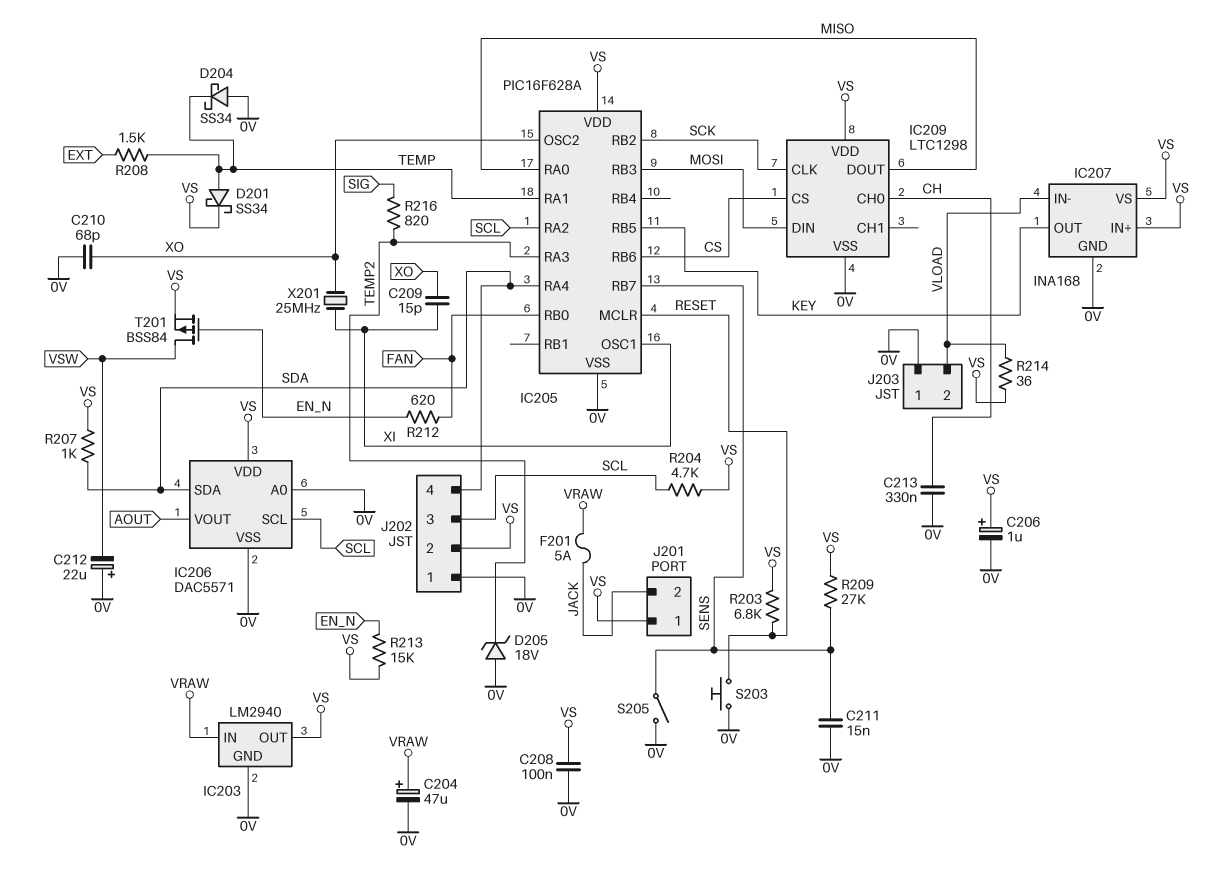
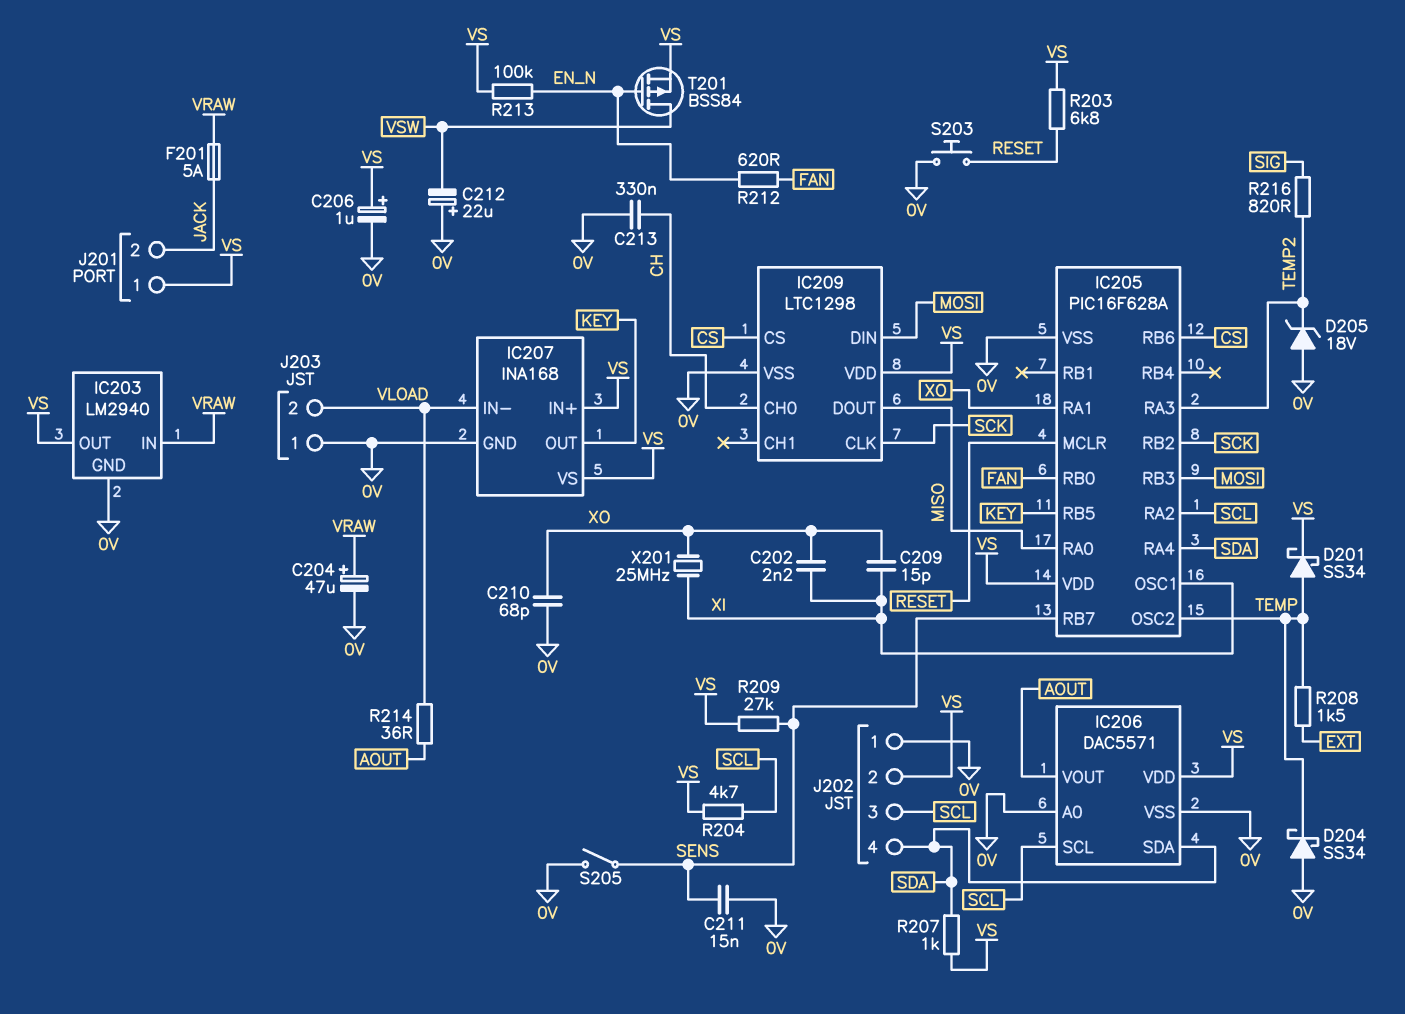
C202: none -> 2.2nF (XI, XO)
C208: 100nF (0V, VS) -> none
IC205 pin OSC2: XO -> TEMP
IC205 pin RA1: TEMP -> XO
R213: 15k (EN_N, VS) -> 100k (EN_N, VS)
R214: 36 (VLOAD, VS) -> 36 (AOUT, VLOAD)

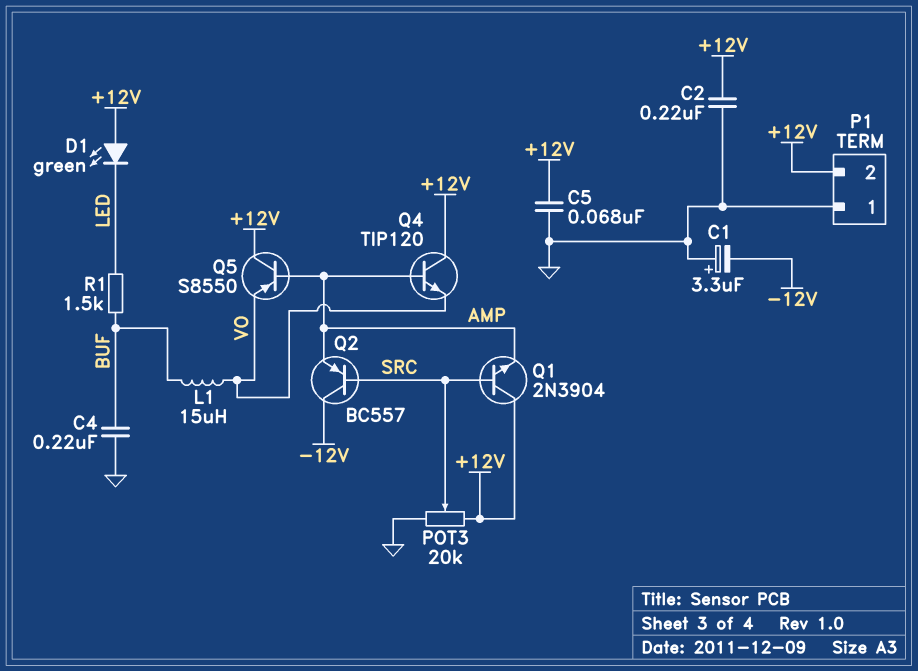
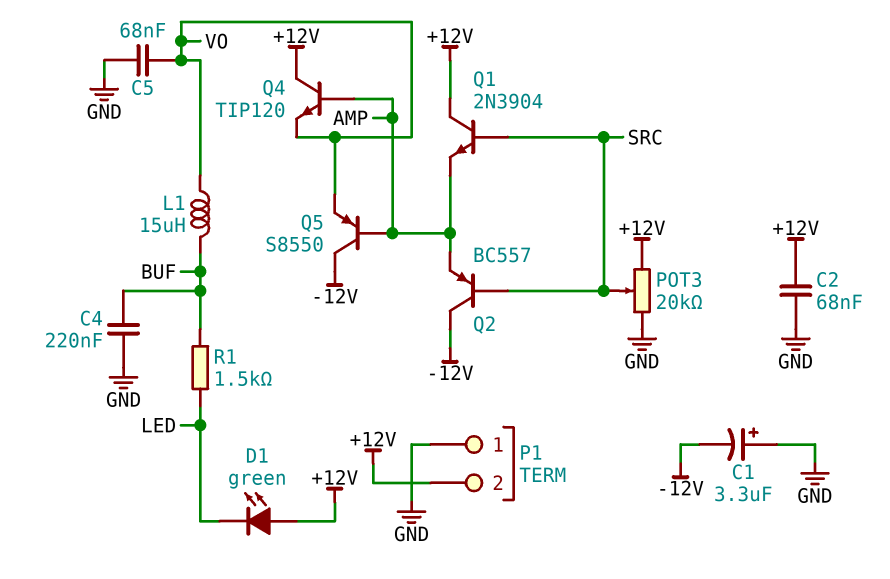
C2: 220nF (+12V, GND) -> 68nF (+12V, GND)
C5: 68nF (+12V, GND) -> 68nF (GND, VO)
Q5: PNP S8550 (B AMP, C +12V, E VO) -> PNP S8550 (B AMP, C -12V, E VO)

- - - - - - -

# [What to do]
Your answer should hold every record above, printed exactly and free of pictures.

# [Written response]
C202: none -> 2.2nF (XI, XO)
C208: 100nF (0V, VS) -> none
IC205 pin OSC2: XO -> TEMP
IC205 pin RA1: TEMP -> XO
R213: 15k (EN_N, VS) -> 100k (EN_N, VS)
R214: 36 (VLOAD, VS) -> 36 (AOUT, VLOAD)

C2: 220nF (+12V, GND) -> 68nF (+12V, GND)
C5: 68nF (+12V, GND) -> 68nF (GND, VO)
Q5: PNP S8550 (B AMP, C +12V, E VO) -> PNP S8550 (B AMP, C -12V, E VO)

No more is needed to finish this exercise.